§ **Work to complete**
Copy each line of the following material that has the string "degrees".

§ **Stored data**
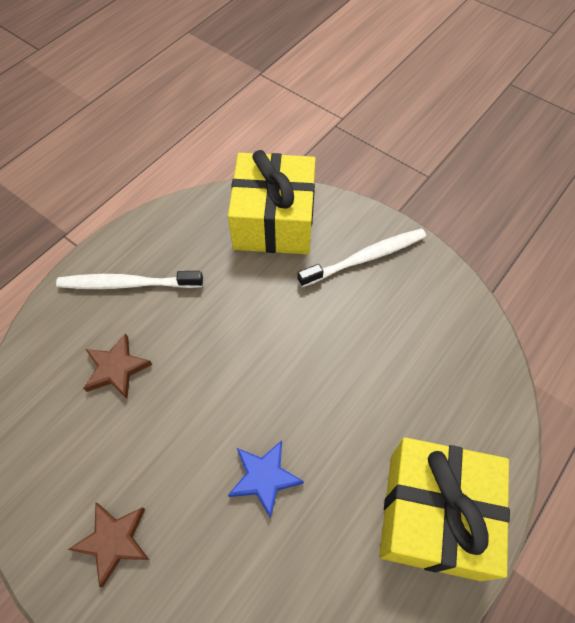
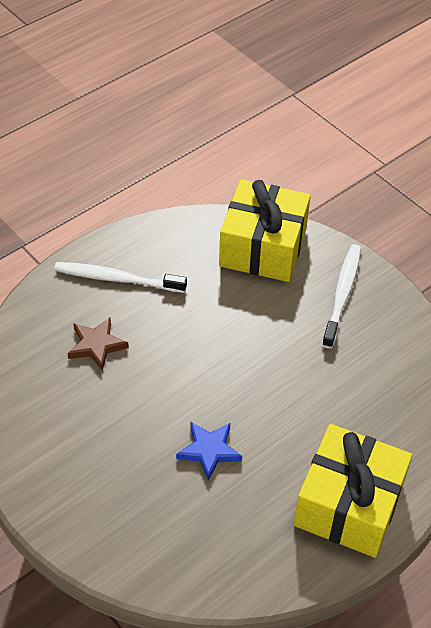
camera: 10 degrees right, 10 degrees down
(113, 541) = (75, 472): brown star -> none
(365, 258) = (342, 294): white toothbrush -> white toothbrush turned 60 degrees counterclockwise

§ **Response to this task**
camera: 10 degrees right, 10 degrees down
(365, 258) = (342, 294): white toothbrush -> white toothbrush turned 60 degrees counterclockwise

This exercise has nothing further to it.